TASK ITEM: Copy the records below exactly, starting at the line that contains "none -> white cone D11 level 1" and ending at the line that contains "none -> white slope C6:E7 level 2 top 7"; leave out any pictures.

MATERIAL FOR THIS EXERCISE:
'''

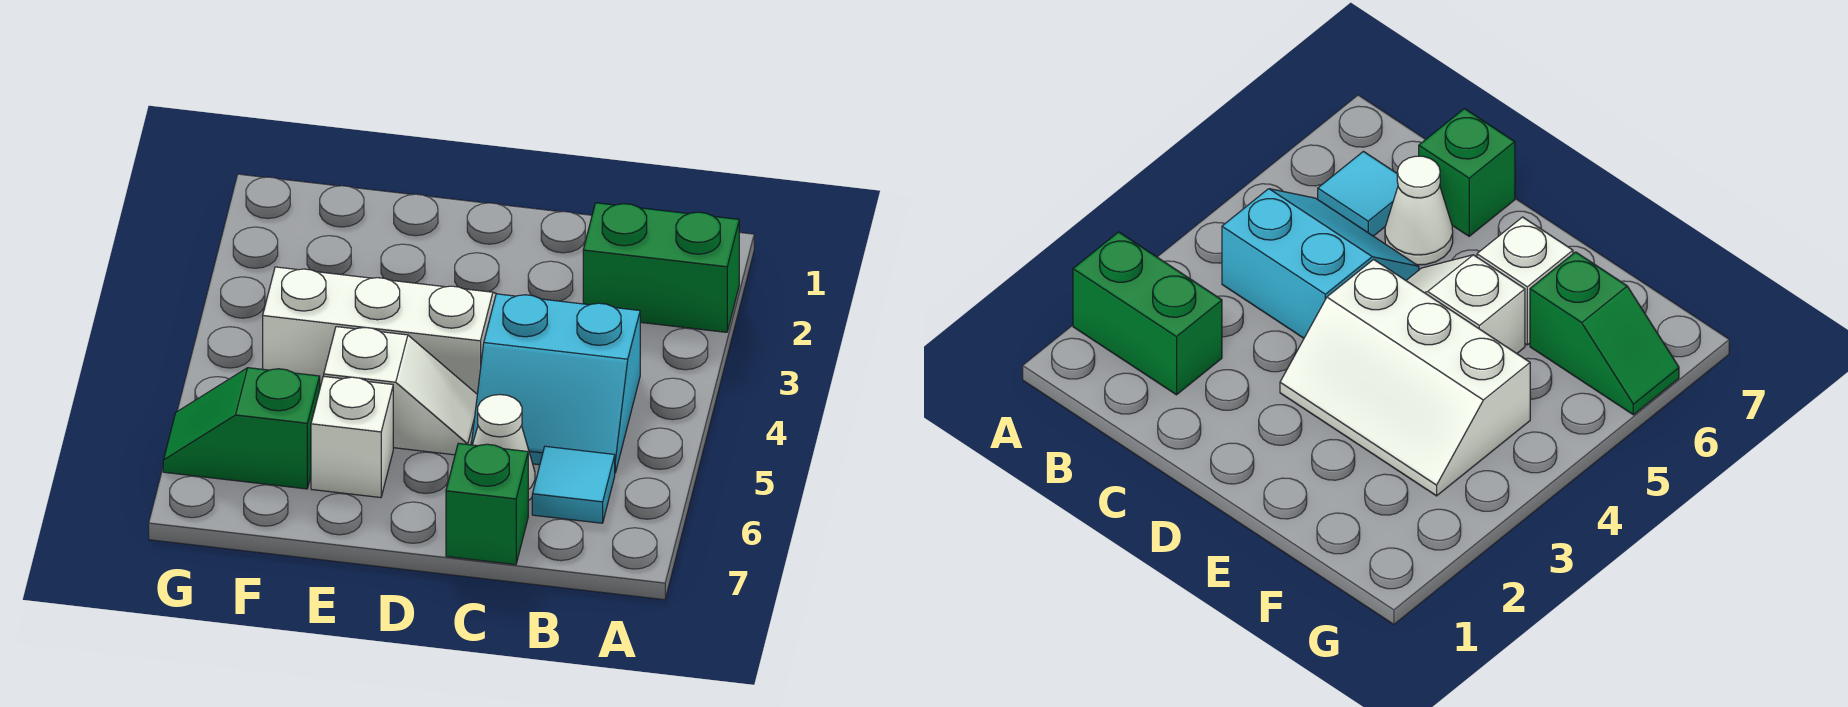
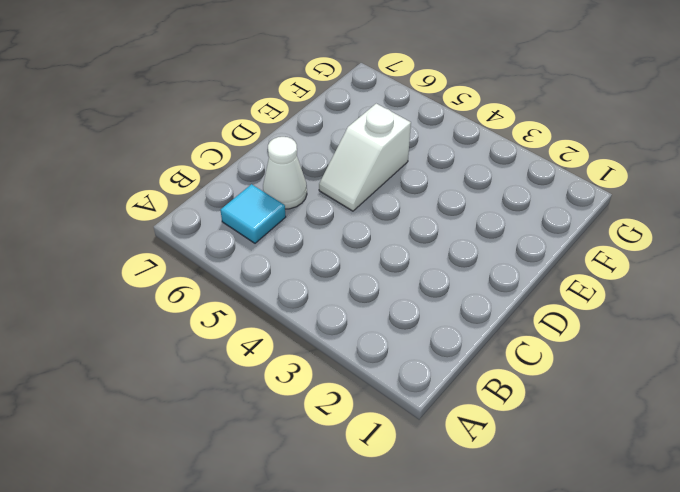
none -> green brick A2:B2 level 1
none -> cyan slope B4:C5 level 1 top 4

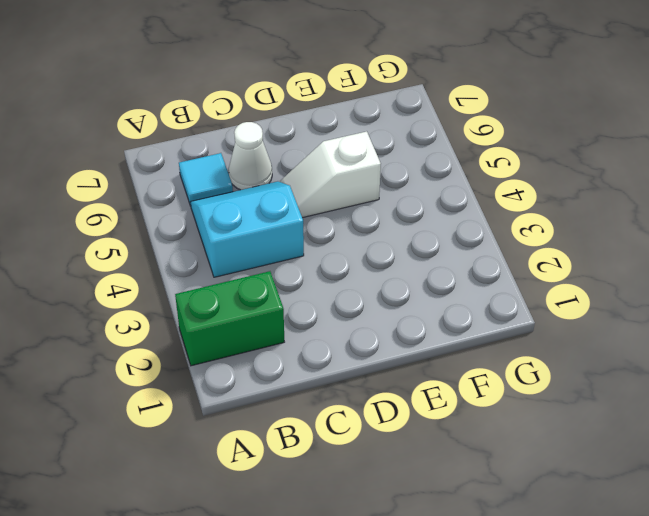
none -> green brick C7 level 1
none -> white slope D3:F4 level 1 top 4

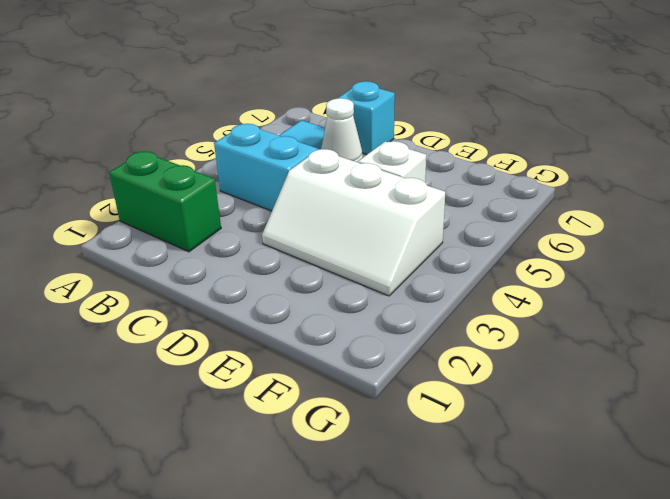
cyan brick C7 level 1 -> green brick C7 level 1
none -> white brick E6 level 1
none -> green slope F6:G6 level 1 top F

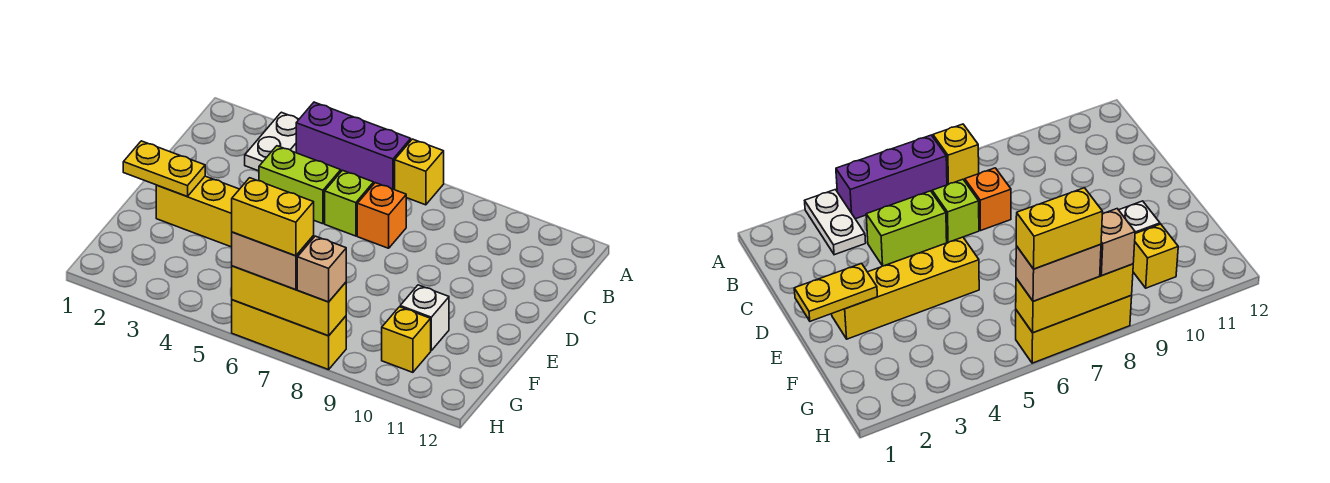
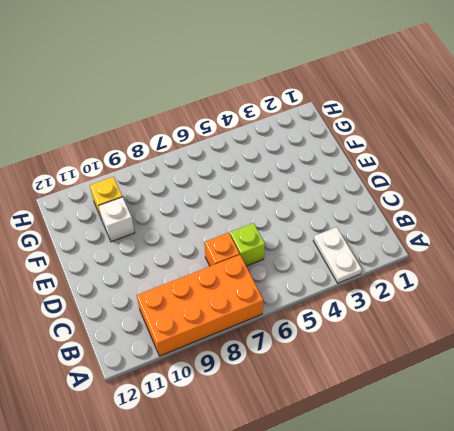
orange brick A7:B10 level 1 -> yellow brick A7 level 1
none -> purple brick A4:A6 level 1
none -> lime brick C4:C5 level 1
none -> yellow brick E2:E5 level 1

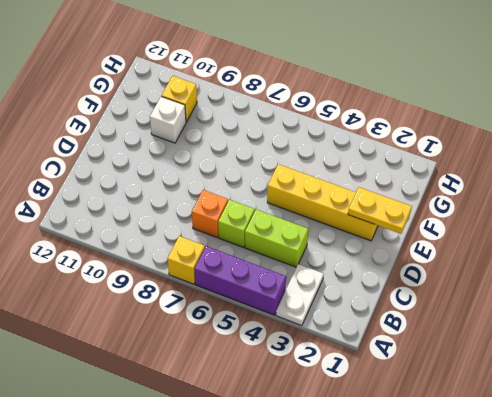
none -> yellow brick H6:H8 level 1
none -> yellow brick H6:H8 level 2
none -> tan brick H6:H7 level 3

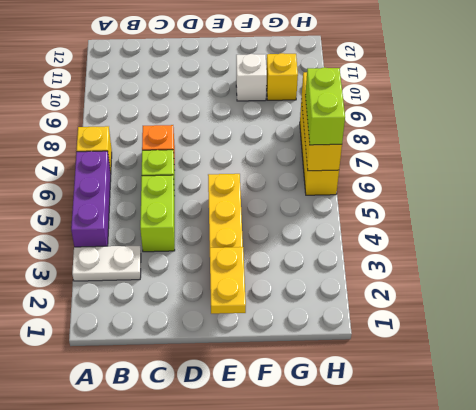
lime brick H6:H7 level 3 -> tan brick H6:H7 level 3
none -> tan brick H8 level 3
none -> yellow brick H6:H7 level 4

'''
'''

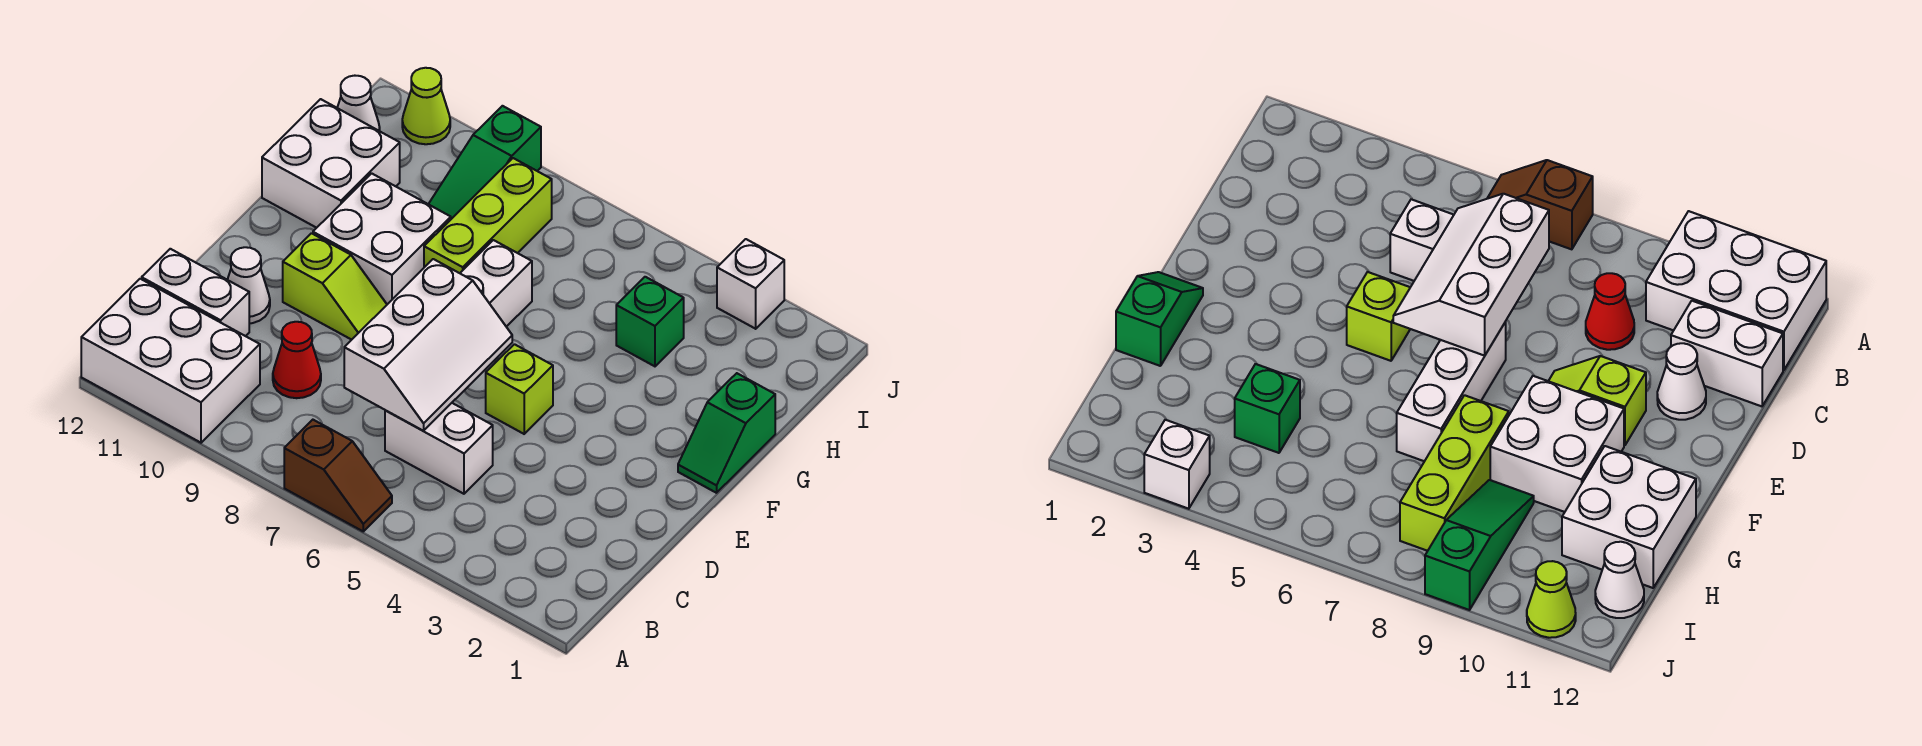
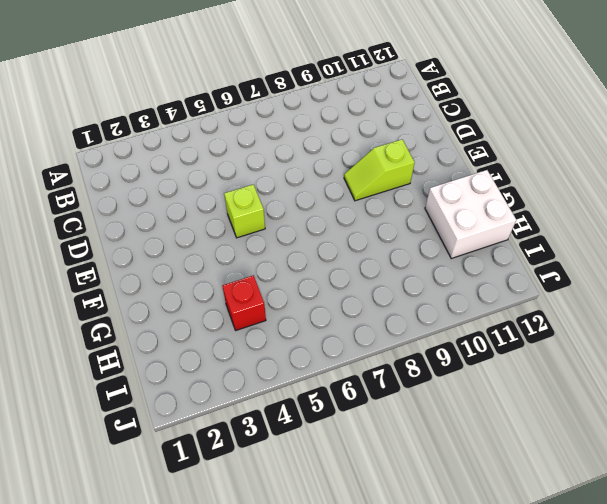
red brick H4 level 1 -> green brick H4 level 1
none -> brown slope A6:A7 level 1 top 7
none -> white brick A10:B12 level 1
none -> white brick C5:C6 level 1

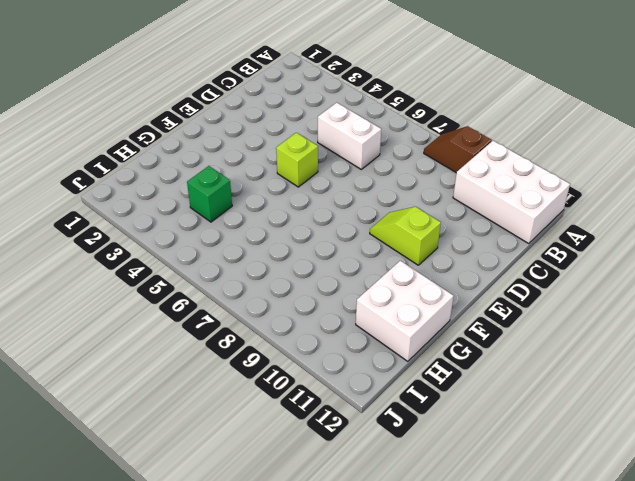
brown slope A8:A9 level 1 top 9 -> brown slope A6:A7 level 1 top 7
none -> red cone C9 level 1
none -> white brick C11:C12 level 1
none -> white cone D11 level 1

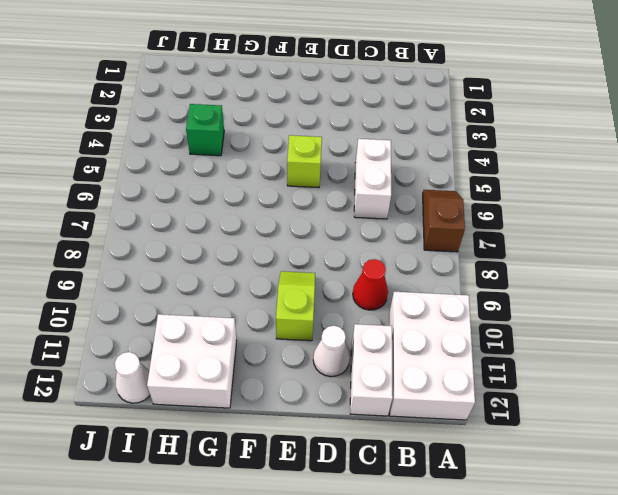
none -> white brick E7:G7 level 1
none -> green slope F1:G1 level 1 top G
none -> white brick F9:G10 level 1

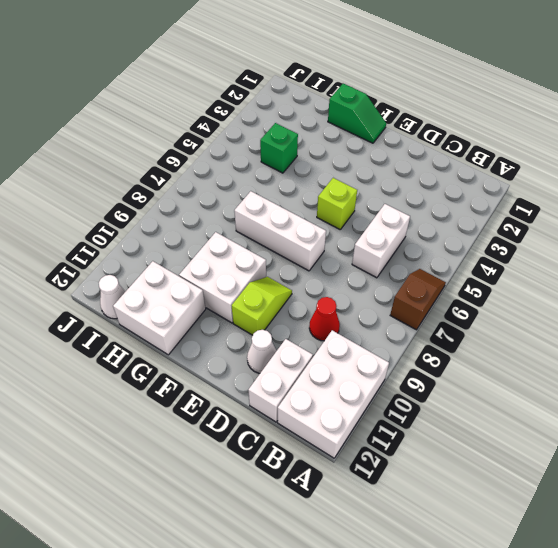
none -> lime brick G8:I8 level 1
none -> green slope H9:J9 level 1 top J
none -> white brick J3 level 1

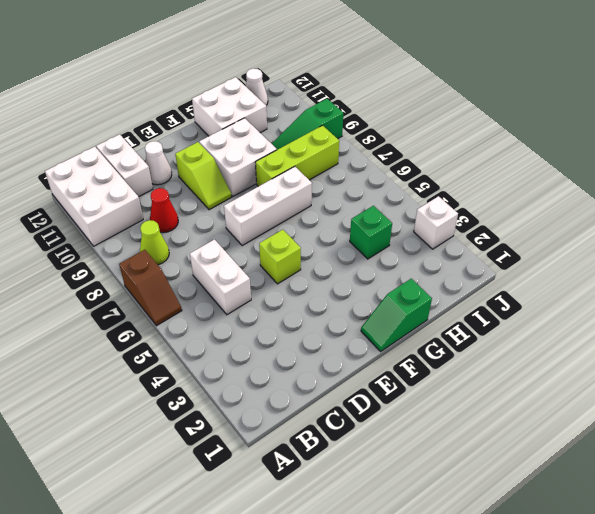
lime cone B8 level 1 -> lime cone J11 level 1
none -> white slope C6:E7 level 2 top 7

'''
'''

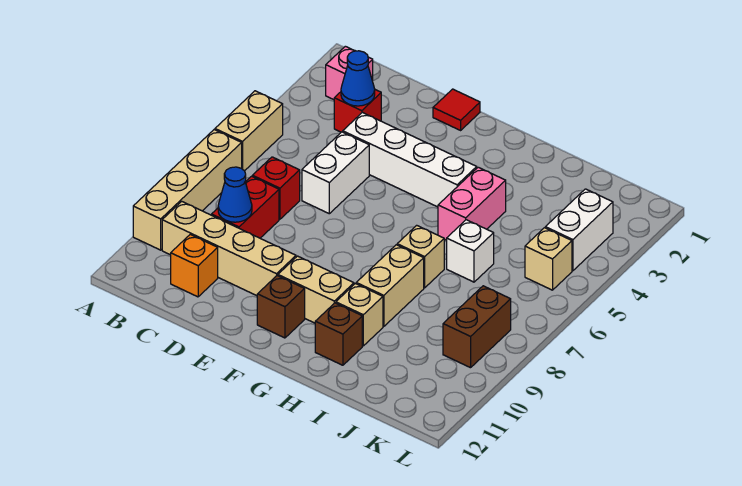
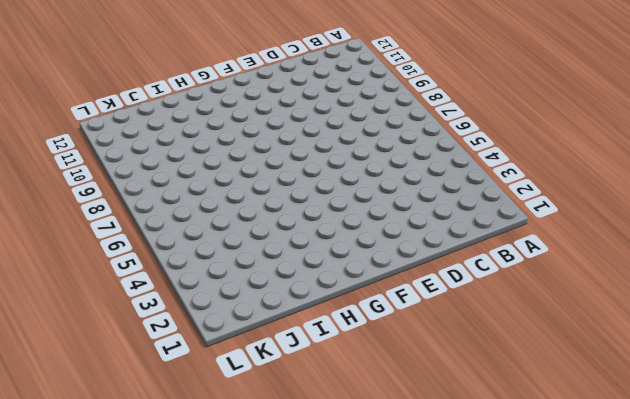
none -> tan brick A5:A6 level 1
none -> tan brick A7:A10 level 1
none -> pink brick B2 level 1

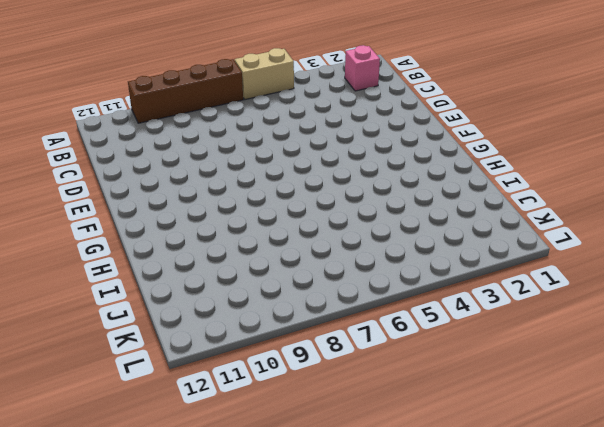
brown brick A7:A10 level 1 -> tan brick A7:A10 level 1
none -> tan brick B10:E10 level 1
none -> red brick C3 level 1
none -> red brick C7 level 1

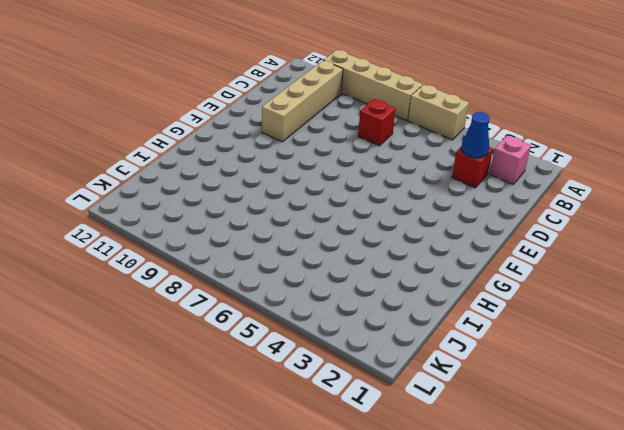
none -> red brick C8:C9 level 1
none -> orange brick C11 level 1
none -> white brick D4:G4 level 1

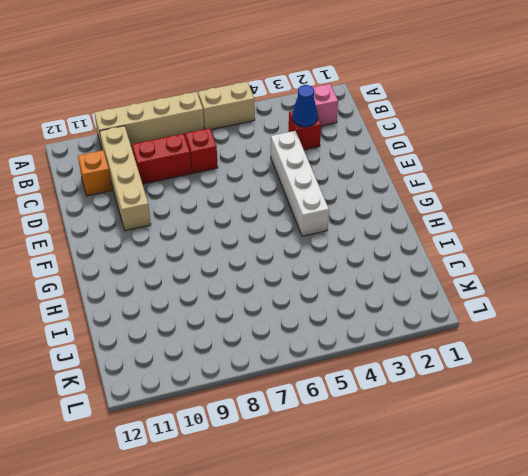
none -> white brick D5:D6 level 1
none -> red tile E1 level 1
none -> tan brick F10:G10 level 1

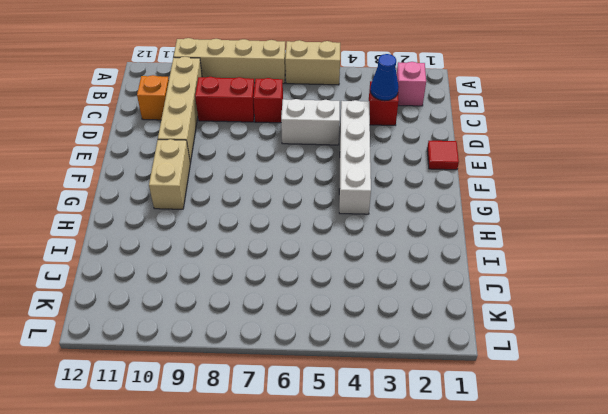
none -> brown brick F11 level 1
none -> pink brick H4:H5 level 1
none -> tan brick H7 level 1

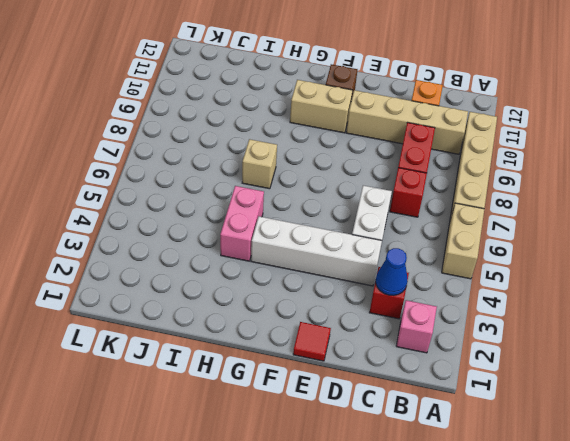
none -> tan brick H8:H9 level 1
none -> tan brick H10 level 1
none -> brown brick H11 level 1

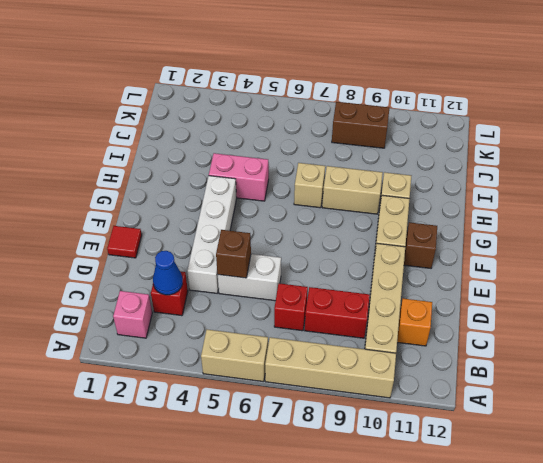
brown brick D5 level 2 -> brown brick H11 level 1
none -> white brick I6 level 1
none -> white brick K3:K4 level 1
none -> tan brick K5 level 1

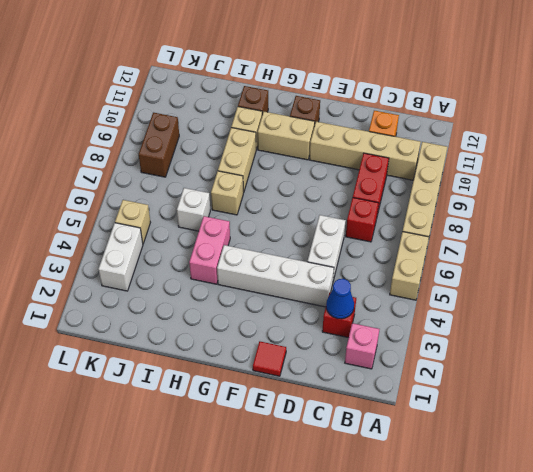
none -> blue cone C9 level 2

'''

TASK RESPONSE:
none -> white cone D11 level 1

none -> white brick E7:G7 level 1
none -> green slope F1:G1 level 1 top G
none -> white brick F9:G10 level 1

none -> lime brick G8:I8 level 1
none -> green slope H9:J9 level 1 top J
none -> white brick J3 level 1

lime cone B8 level 1 -> lime cone J11 level 1
none -> white slope C6:E7 level 2 top 7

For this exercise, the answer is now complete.